- Aim of the task
Read the records and gather each line that includes "white".

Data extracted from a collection

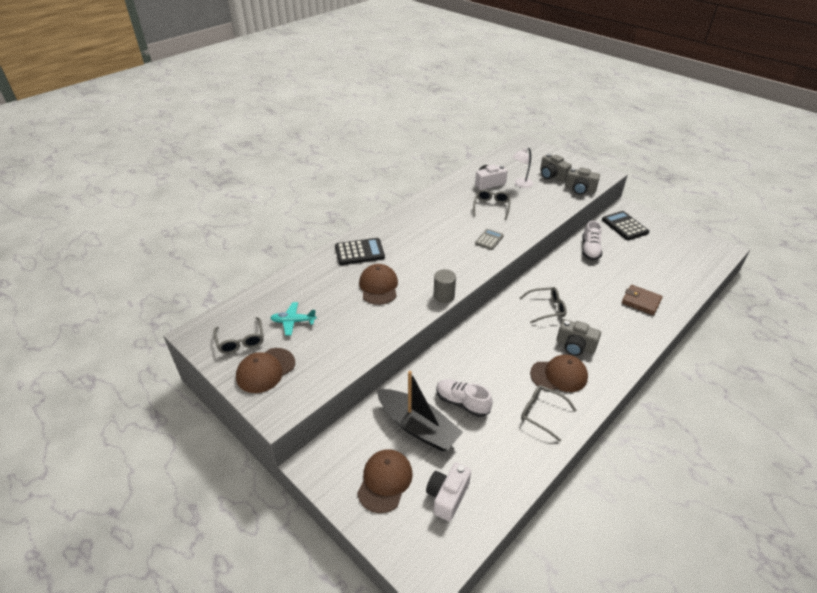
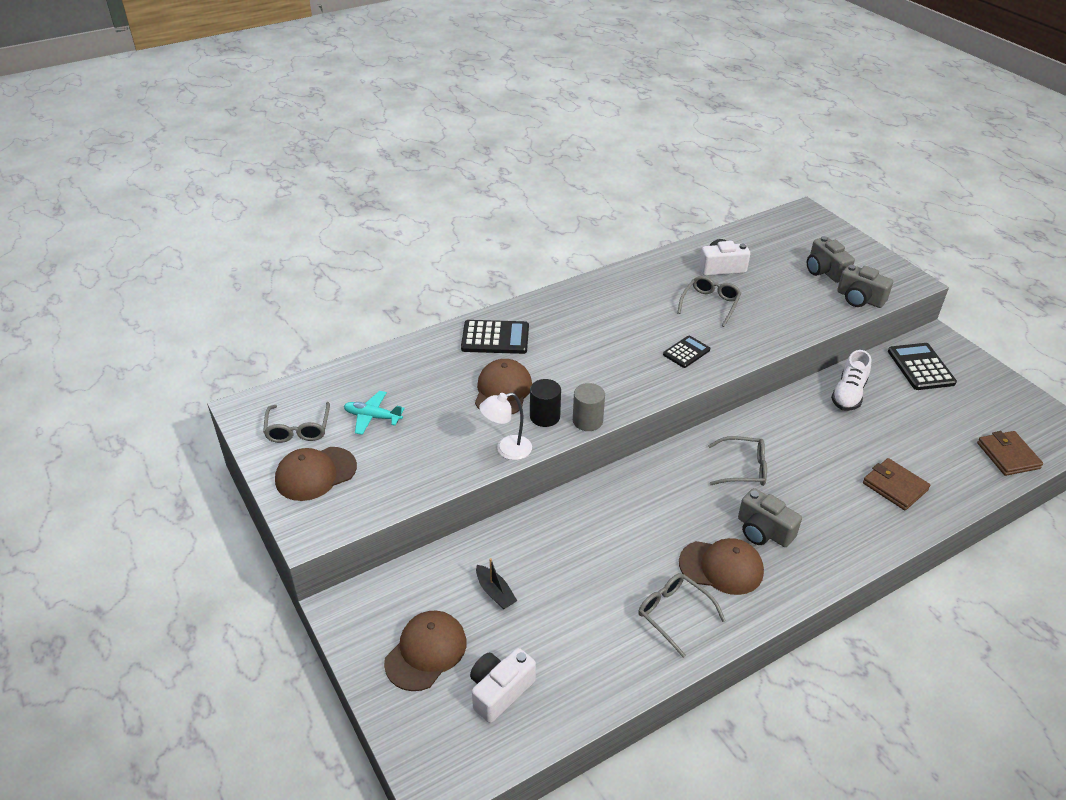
camera: 15 degrees right, 0 degrees up
(414, 298) = (545, 416): none -> black cylinder
(417, 427) = (495, 592): black boat -> black boat, size x0.44
(462, 403) = (567, 574): white shoe -> none
(489, 240) = (686, 352): grey calculator -> black calculator
(520, 184) = (769, 277): white lamp -> white lamp (507, 450)
(696, 270) = (1007, 455): none -> brown wallet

- Exercise answer
(462, 403) = (567, 574): white shoe -> none
(520, 184) = (769, 277): white lamp -> white lamp (507, 450)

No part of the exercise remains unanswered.